WORK ORDER – Which lines in the data below contain the word "none"? Pull each of them out.

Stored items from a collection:
>>>>>
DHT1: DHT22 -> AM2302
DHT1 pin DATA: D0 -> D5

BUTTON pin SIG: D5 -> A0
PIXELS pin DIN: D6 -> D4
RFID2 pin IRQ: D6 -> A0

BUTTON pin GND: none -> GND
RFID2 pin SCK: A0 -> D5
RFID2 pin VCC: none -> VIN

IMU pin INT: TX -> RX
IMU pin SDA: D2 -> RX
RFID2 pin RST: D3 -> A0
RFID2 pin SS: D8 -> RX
<<<<<
WRITTEN RESPONSE –
BUTTON pin GND: none -> GND
RFID2 pin VCC: none -> VIN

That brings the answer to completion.